ACTIVITY: Beginning with the first line of the material, set down each line exactly as written, up to and including the line with "R4: 10k (N_3, N_11) -> 7.5k (N_3, N_11)".

RECORD EXTRACTS:
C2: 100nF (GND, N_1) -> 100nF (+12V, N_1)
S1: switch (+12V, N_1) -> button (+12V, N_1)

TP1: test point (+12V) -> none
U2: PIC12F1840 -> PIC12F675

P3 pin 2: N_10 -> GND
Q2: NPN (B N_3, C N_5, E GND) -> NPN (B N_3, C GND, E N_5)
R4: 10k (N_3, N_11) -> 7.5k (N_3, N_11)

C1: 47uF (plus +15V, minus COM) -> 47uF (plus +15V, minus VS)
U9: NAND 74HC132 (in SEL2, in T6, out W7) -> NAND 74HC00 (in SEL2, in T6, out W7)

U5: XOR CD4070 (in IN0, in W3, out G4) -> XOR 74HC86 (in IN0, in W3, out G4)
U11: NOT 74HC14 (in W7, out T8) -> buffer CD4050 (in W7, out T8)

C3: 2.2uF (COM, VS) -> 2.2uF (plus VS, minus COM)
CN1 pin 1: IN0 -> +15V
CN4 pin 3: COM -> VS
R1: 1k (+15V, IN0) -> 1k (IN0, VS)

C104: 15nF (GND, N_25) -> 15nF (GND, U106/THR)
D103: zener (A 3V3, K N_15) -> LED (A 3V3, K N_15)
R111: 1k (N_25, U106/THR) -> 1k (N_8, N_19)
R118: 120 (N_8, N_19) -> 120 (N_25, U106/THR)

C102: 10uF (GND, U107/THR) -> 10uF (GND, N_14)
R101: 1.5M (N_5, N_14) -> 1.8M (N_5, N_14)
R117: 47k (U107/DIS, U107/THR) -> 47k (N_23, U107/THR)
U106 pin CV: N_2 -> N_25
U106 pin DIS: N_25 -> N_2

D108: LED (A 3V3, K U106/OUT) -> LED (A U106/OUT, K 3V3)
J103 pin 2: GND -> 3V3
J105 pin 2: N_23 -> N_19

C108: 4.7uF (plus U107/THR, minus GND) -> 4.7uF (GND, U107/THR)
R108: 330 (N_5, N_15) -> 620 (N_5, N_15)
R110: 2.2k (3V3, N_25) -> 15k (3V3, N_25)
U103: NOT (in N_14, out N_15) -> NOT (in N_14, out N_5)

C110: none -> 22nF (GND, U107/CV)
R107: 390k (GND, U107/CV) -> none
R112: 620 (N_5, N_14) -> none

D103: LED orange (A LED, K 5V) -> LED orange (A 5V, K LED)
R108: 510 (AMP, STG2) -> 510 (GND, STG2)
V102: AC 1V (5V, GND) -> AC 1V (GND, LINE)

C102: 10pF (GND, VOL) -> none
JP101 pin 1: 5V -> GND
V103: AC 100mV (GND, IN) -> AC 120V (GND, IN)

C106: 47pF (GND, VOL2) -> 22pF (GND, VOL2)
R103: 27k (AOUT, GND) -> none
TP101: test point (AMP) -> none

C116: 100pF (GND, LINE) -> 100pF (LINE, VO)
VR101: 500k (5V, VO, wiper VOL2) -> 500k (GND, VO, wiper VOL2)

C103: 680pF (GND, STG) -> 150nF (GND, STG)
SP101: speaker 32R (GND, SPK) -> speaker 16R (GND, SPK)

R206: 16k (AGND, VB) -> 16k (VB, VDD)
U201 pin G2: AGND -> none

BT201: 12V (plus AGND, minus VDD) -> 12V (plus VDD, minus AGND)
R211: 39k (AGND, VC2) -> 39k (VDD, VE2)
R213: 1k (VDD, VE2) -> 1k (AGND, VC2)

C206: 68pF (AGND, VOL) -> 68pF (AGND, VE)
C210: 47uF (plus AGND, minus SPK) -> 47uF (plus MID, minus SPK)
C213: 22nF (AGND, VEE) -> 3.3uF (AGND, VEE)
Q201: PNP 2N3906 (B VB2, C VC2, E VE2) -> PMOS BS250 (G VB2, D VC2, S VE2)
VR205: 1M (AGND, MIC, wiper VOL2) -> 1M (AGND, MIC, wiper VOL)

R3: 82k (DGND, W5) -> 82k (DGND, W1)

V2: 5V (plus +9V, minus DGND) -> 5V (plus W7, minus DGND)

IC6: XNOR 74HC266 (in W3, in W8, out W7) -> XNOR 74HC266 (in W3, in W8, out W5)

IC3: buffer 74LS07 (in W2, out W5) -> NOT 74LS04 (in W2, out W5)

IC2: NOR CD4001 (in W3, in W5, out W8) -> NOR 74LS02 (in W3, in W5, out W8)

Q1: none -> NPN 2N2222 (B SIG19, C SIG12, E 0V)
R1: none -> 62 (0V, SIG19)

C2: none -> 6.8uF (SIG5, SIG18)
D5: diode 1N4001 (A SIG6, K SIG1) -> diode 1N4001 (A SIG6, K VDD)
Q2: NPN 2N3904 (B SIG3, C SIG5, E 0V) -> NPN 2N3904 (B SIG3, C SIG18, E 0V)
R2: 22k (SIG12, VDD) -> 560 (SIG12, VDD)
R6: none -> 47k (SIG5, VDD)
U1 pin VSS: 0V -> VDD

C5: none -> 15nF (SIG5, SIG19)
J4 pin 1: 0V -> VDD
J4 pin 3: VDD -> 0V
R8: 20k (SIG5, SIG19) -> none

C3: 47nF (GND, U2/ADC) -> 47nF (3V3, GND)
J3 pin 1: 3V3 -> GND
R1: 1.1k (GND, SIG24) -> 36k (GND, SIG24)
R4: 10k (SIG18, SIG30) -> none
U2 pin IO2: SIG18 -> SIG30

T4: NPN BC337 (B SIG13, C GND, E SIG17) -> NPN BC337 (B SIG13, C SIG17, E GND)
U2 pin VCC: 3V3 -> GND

EXERCISE SOLUTION:
C2: 100nF (GND, N_1) -> 100nF (+12V, N_1)
S1: switch (+12V, N_1) -> button (+12V, N_1)

TP1: test point (+12V) -> none
U2: PIC12F1840 -> PIC12F675

P3 pin 2: N_10 -> GND
Q2: NPN (B N_3, C N_5, E GND) -> NPN (B N_3, C GND, E N_5)
R4: 10k (N_3, N_11) -> 7.5k (N_3, N_11)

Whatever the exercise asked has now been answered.